• _ASSIGNMENT_
Could you please return each line of the data that has the word "pear"?

Items listed in a dataset:

**********

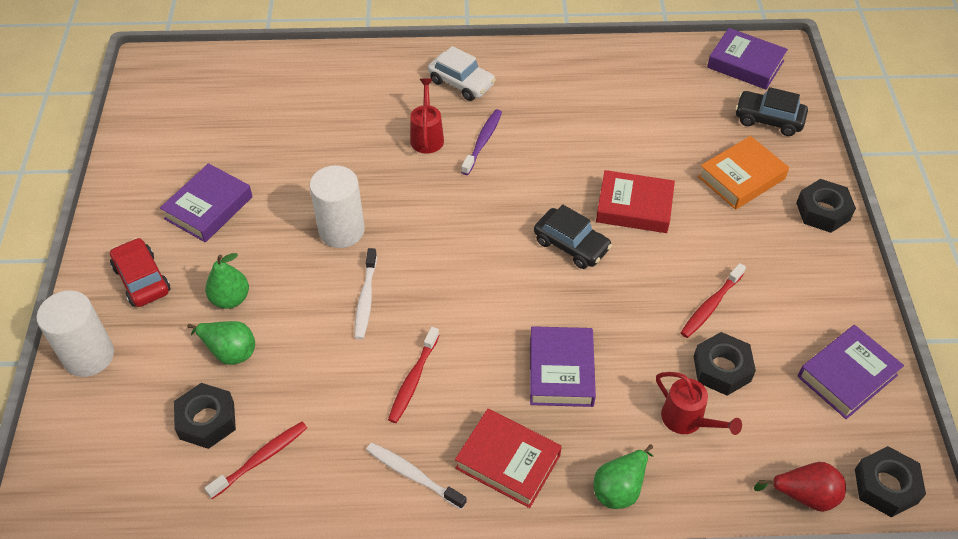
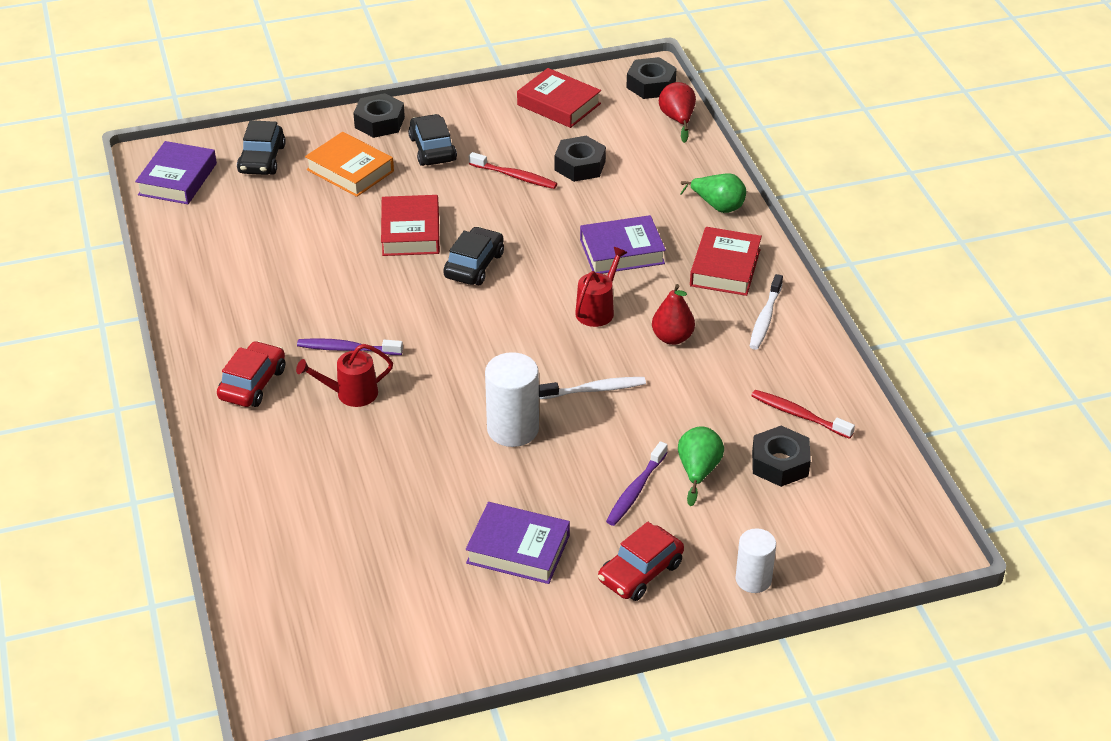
camera: 105 degrees left, 10 degrees down
(89, 356) = (753, 579): white cylinder -> white cylinder, size x0.65
(230, 299) = (636, 490): green pear -> purple toothbrush
(413, 380) = (672, 338): red toothbrush -> red pear
(461, 83) = (253, 384): white car -> red car
(688, 420) = (639, 178): red watering can -> red watering can (598, 309)
(770, 246) = (432, 149): none -> black car
(847, 376) = (558, 104): purple book -> red book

**********

• _PROBLEM SOLUTION_
(230, 299) = (636, 490): green pear -> purple toothbrush
(413, 380) = (672, 338): red toothbrush -> red pear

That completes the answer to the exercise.